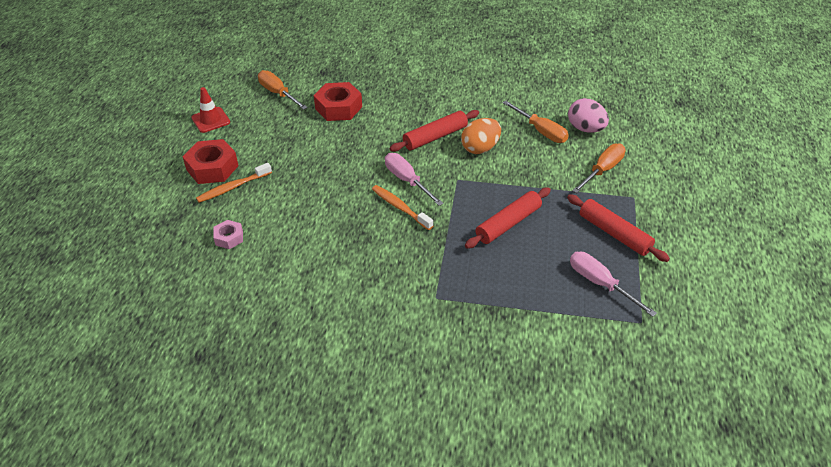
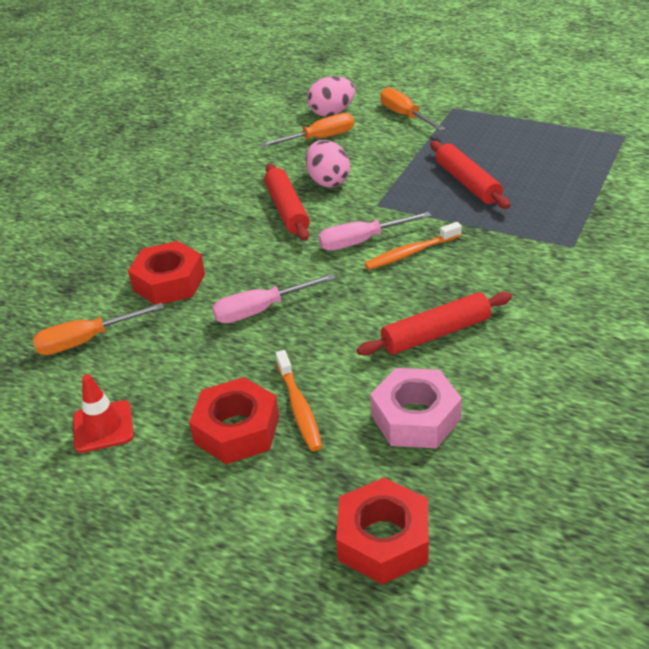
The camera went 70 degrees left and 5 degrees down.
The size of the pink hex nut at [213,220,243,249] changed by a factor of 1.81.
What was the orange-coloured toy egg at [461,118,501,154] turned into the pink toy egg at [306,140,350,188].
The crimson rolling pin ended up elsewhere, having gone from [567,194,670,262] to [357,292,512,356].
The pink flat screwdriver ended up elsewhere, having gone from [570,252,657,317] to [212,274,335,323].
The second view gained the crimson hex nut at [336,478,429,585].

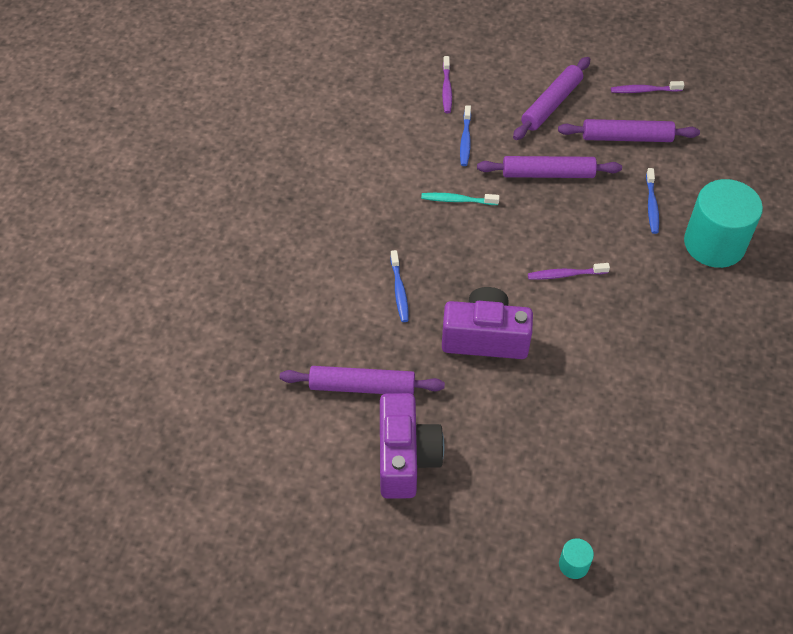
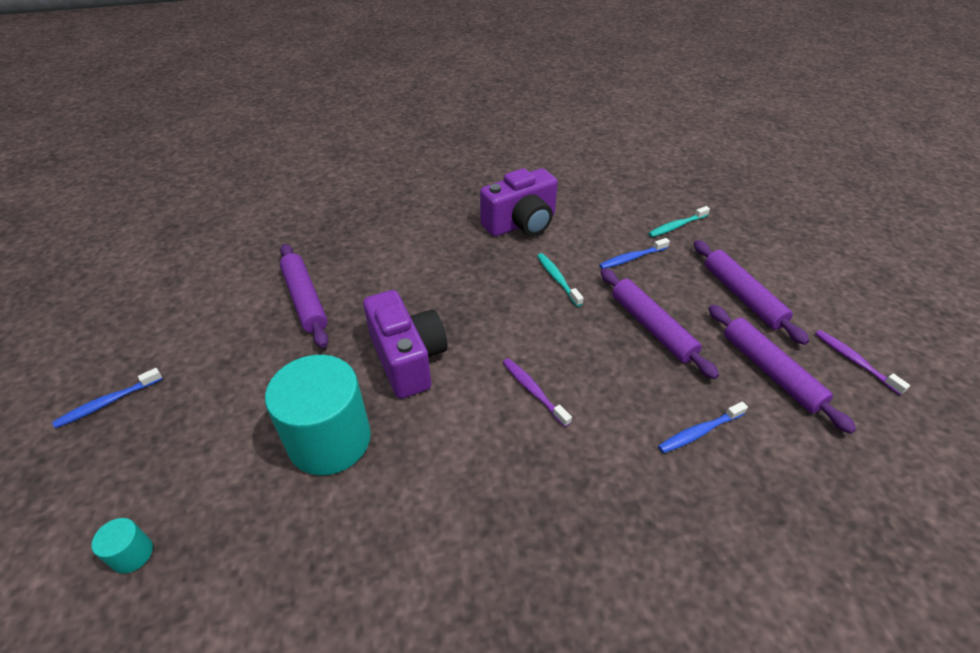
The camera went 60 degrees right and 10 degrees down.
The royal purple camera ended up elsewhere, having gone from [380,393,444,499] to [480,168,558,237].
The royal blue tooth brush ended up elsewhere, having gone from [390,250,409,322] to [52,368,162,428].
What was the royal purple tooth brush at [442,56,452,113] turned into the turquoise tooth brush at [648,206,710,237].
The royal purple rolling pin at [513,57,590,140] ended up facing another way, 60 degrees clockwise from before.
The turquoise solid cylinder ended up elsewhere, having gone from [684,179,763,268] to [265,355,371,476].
· · ·
- WHAT YOU HAVE TO DO
Filter the entries above down to the lines containing the word "turned".

- ANSWER TO THIS TASK
What was the orange-coloured toy egg at [461,118,501,154] turned into the pink toy egg at [306,140,350,188].
What was the royal purple tooth brush at [442,56,452,113] turned into the turquoise tooth brush at [648,206,710,237].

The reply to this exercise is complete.